■ Your task ■
Return each line of the material that contains the string "kern".

[Collected data]
++++++

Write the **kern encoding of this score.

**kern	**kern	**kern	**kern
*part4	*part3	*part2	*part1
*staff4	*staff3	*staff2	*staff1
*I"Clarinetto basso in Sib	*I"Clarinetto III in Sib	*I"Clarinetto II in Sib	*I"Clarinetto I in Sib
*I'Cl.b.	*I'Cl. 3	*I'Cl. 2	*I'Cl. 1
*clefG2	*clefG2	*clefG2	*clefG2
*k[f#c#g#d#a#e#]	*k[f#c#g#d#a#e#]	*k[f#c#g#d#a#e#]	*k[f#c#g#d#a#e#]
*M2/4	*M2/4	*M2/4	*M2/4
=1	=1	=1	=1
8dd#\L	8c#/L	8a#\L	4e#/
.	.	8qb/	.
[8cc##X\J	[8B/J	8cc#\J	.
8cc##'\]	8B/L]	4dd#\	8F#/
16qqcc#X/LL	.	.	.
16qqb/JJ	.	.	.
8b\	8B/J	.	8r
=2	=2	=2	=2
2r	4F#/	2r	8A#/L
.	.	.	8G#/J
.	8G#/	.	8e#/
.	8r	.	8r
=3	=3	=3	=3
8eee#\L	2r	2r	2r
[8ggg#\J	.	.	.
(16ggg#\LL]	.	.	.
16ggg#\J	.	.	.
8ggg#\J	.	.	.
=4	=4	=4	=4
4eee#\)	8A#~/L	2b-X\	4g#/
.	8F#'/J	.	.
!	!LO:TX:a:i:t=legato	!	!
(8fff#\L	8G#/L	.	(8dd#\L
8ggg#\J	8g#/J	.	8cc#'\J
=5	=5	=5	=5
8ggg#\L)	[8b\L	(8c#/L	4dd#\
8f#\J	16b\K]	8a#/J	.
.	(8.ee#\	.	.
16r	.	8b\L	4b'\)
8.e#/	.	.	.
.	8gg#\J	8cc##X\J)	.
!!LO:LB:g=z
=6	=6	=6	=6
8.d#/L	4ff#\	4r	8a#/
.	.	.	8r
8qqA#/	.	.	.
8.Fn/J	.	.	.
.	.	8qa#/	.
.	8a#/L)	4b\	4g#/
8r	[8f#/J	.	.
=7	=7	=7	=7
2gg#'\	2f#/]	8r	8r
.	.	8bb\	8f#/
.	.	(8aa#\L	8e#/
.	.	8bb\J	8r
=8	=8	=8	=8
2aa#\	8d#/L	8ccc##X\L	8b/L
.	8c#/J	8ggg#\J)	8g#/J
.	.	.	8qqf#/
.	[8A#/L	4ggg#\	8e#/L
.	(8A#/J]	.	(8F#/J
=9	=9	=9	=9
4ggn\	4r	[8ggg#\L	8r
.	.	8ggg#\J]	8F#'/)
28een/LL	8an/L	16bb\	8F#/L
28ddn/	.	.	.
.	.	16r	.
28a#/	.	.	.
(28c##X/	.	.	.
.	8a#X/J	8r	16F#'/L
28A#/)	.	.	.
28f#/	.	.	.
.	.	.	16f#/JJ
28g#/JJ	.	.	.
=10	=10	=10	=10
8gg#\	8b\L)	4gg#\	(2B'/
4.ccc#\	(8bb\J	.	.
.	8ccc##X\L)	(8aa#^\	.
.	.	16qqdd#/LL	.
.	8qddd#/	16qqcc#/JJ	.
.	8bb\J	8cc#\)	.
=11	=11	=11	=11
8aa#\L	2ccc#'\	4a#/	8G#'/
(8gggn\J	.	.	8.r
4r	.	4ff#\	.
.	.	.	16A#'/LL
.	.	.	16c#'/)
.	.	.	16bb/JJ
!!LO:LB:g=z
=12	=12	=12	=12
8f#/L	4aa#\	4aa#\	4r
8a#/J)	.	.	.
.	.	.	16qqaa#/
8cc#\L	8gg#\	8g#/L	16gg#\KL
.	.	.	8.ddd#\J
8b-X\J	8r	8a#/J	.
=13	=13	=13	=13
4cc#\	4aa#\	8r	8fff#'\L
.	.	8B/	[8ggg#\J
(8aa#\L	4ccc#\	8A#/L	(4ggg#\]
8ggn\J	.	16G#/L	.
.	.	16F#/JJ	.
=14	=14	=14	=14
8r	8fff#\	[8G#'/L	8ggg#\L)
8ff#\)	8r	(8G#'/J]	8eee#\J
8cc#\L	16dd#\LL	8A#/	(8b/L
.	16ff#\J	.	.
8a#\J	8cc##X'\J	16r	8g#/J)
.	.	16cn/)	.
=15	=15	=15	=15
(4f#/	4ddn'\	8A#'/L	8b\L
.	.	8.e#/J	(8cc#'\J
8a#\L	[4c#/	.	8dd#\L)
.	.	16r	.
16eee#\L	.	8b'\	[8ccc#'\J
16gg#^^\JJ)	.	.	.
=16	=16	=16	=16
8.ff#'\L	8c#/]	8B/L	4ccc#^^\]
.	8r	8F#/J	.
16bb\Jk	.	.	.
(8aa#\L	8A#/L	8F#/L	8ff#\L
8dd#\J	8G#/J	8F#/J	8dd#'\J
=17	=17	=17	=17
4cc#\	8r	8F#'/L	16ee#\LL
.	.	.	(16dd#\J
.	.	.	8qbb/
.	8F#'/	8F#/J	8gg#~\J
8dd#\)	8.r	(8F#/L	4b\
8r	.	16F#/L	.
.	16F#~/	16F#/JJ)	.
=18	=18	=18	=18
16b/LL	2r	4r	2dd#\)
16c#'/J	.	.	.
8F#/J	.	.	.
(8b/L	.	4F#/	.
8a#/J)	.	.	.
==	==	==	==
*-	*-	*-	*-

++++++

■ Final result ■
Write the **kern encoding of this score.
**kern	**kern	**kern	**kern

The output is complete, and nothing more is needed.